Start of Material for the task

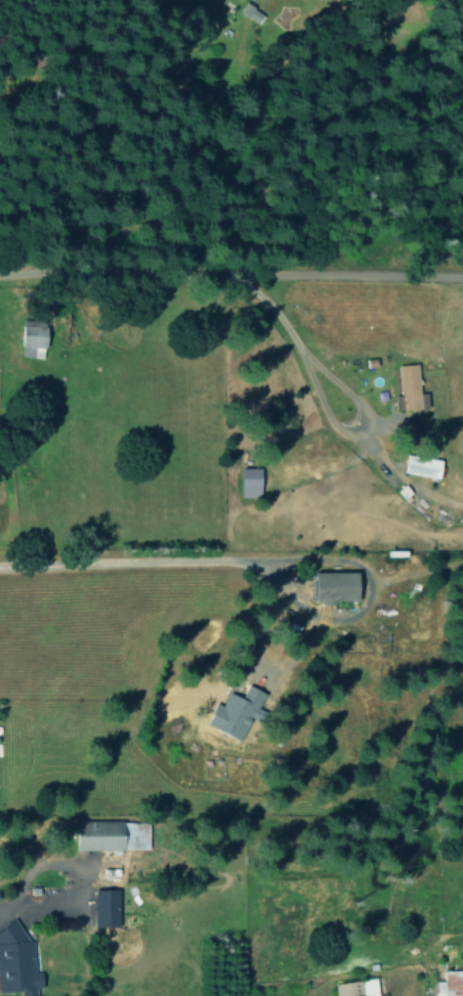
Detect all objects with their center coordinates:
building: (248, 12)
road: (109, 62)
road: (223, 275)
building: (28, 341)
building: (408, 388)
building: (417, 466)
building: (246, 482)
road: (124, 562)
building: (103, 835)
building: (108, 907)
building: (17, 962)
building: (450, 984)
building: (357, 988)

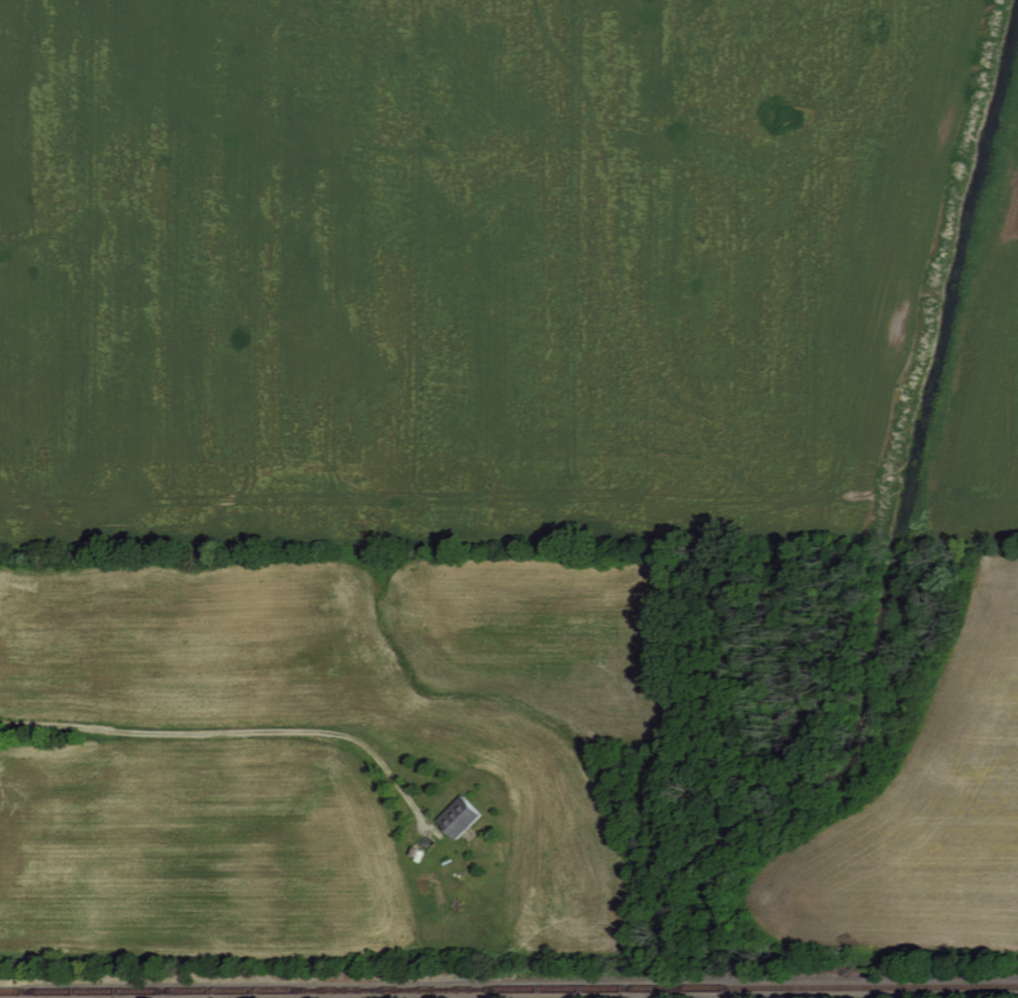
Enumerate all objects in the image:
road: (236, 734)
building: (465, 817)
railway: (509, 989)

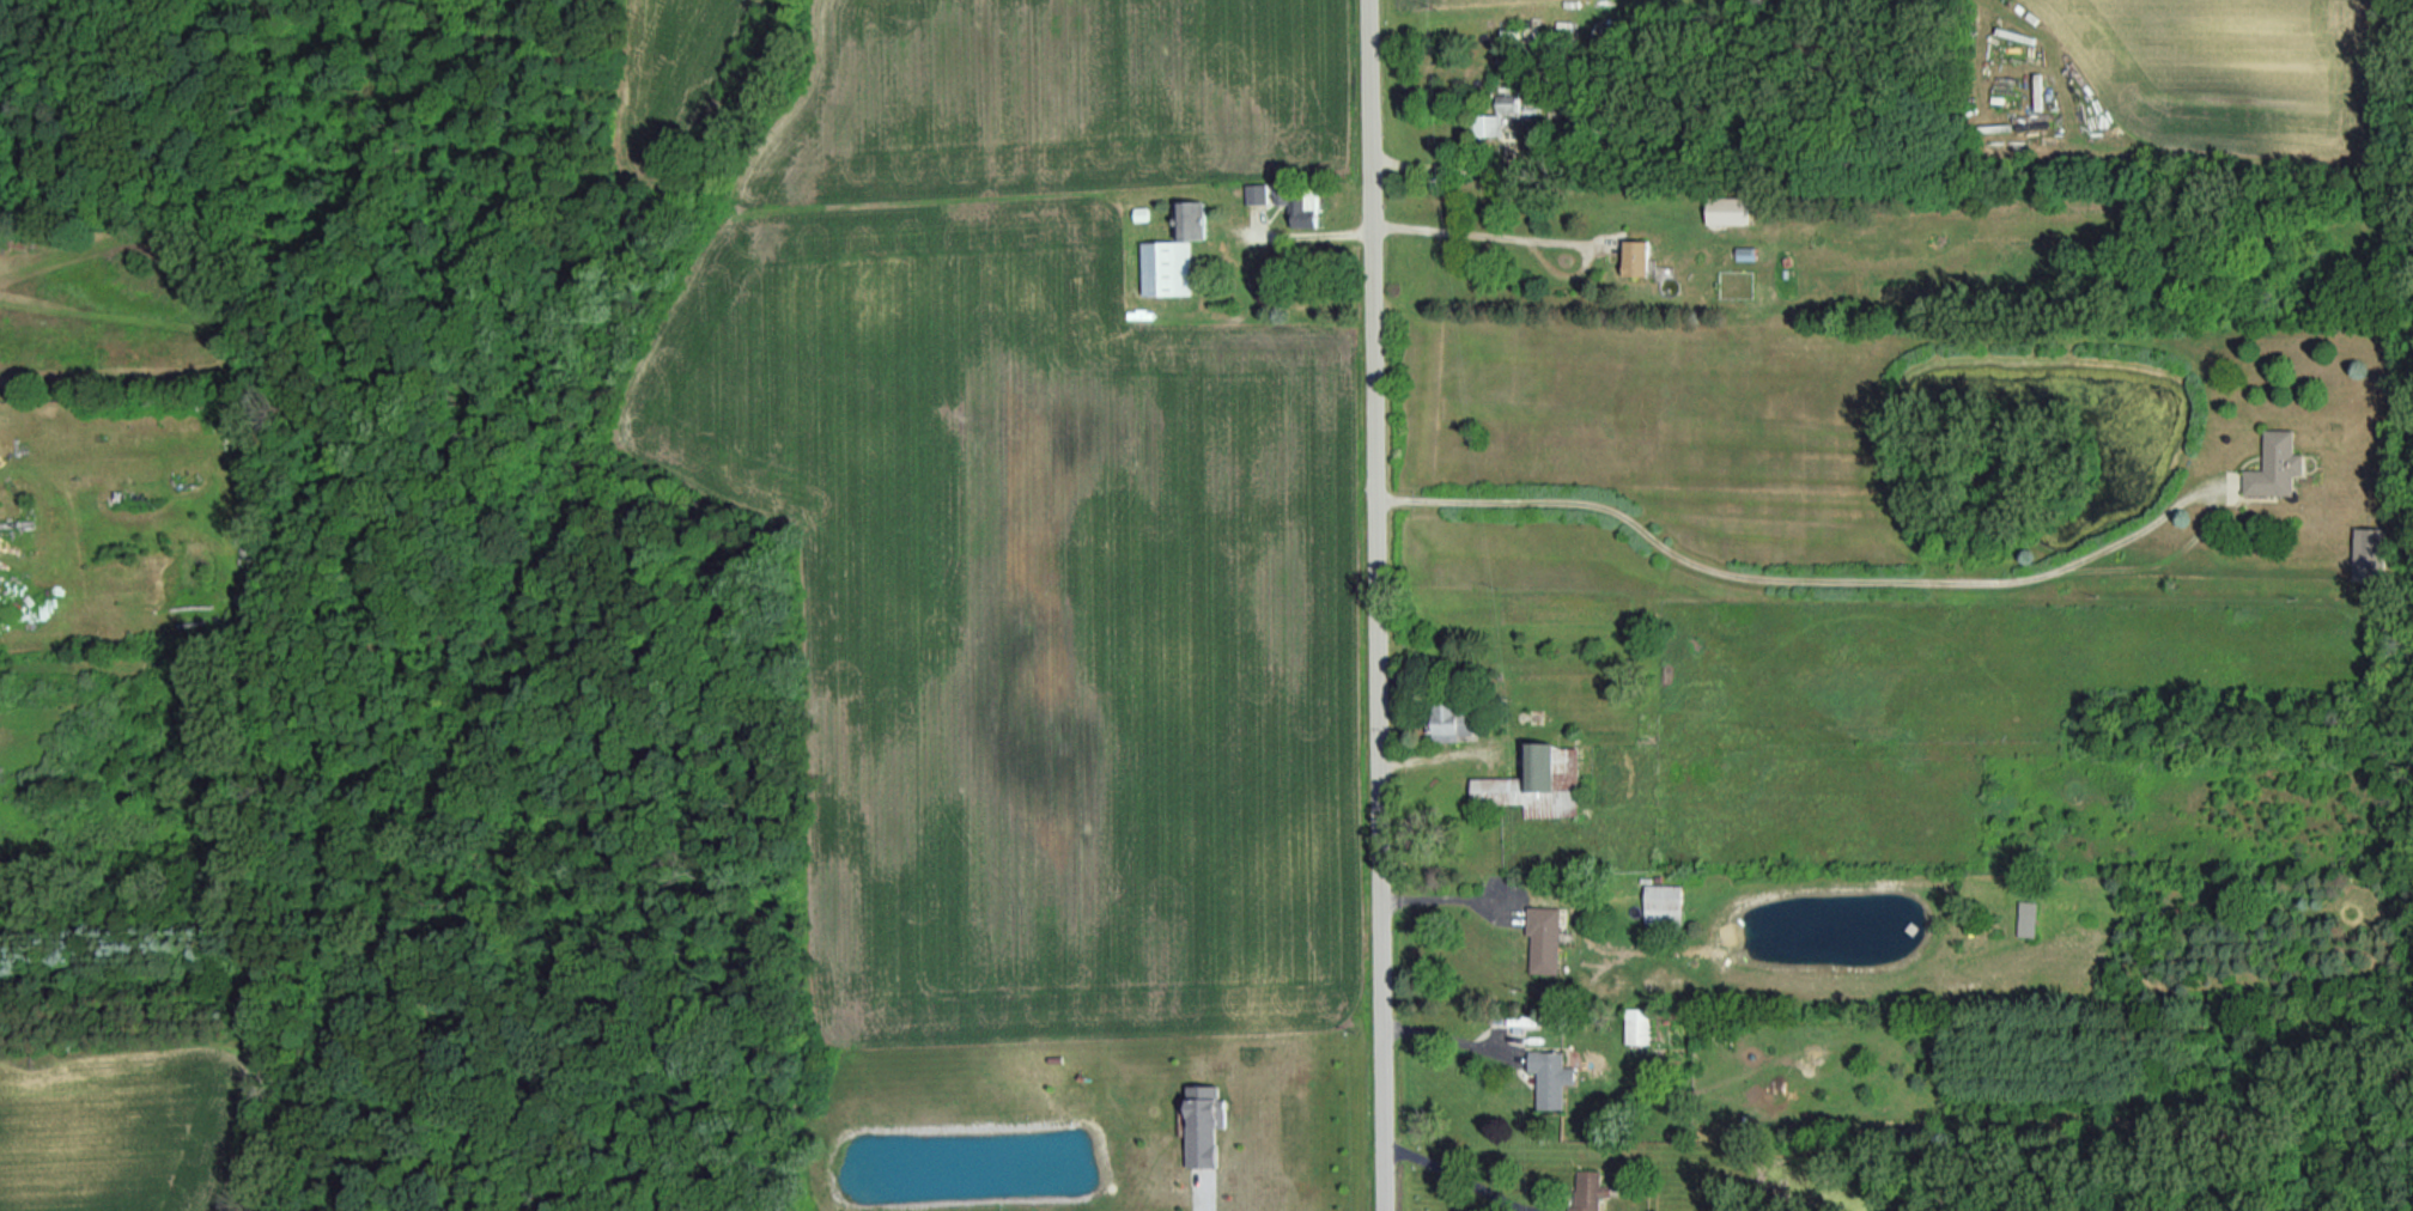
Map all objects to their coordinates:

End of Material for the task

- How to complete this task -
Copy the data character for character, but drop all pictures from the copy.

- Solved problem -
Detect all objects with their center coordinates:
building: (248, 12)
road: (109, 62)
road: (223, 275)
building: (28, 341)
building: (408, 388)
building: (417, 466)
building: (246, 482)
road: (124, 562)
building: (103, 835)
building: (108, 907)
building: (17, 962)
building: (450, 984)
building: (357, 988)

Enumerate all objects in the image:
road: (236, 734)
building: (465, 817)
railway: (509, 989)

Map all objects to their coordinates:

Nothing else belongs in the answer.